Each line of the data below that holds the word "pencil" is to be reported in full.

** DATASET EXCERPTS follows **

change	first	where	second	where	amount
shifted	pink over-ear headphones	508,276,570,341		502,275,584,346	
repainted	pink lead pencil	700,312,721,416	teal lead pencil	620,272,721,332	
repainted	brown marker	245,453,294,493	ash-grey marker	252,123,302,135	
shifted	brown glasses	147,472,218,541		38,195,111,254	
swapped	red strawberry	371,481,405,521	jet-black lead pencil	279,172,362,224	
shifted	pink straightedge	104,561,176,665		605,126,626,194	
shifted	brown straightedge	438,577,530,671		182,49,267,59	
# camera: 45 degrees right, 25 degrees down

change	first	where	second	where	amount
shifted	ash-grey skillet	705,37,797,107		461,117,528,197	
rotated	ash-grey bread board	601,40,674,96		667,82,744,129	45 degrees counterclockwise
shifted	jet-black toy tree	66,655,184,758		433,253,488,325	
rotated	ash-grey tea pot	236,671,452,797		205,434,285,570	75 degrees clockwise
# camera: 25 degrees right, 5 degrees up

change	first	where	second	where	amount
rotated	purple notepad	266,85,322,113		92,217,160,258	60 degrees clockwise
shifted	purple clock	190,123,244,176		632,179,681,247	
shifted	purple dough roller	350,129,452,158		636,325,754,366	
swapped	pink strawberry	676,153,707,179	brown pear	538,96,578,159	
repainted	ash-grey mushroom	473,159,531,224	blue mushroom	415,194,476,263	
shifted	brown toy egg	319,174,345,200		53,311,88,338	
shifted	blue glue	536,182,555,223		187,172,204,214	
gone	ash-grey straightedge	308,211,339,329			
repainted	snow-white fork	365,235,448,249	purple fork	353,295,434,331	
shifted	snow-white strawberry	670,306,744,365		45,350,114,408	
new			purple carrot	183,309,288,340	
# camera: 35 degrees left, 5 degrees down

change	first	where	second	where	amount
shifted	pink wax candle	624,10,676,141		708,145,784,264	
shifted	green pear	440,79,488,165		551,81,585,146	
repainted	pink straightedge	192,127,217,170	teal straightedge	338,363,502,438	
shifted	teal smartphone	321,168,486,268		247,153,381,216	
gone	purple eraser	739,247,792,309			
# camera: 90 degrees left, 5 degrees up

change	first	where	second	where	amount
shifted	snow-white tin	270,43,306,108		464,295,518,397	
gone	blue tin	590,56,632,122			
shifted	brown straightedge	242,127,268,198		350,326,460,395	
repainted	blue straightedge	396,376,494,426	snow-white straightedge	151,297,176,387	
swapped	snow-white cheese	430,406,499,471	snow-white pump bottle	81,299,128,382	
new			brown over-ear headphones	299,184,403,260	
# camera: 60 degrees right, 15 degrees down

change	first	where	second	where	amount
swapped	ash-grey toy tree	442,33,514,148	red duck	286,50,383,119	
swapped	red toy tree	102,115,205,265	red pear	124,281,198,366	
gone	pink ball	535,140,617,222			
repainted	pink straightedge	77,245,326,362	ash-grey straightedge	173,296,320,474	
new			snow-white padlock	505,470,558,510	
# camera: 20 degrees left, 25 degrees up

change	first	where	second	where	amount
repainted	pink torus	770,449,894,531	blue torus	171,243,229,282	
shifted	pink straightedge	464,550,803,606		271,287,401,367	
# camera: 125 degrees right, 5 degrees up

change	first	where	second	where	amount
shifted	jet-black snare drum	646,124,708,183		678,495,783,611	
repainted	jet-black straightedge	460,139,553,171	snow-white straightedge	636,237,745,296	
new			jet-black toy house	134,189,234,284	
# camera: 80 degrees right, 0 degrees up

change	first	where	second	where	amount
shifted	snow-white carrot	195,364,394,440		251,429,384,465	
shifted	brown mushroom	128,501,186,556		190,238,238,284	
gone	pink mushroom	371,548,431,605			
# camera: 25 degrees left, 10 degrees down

** End of DATASET EXCERPTS **

## RESPONSE TO THIS EXERCISE
repainted	pink lead pencil	700,312,721,416	teal lead pencil	620,272,721,332	
swapped	red strawberry	371,481,405,521	jet-black lead pencil	279,172,362,224	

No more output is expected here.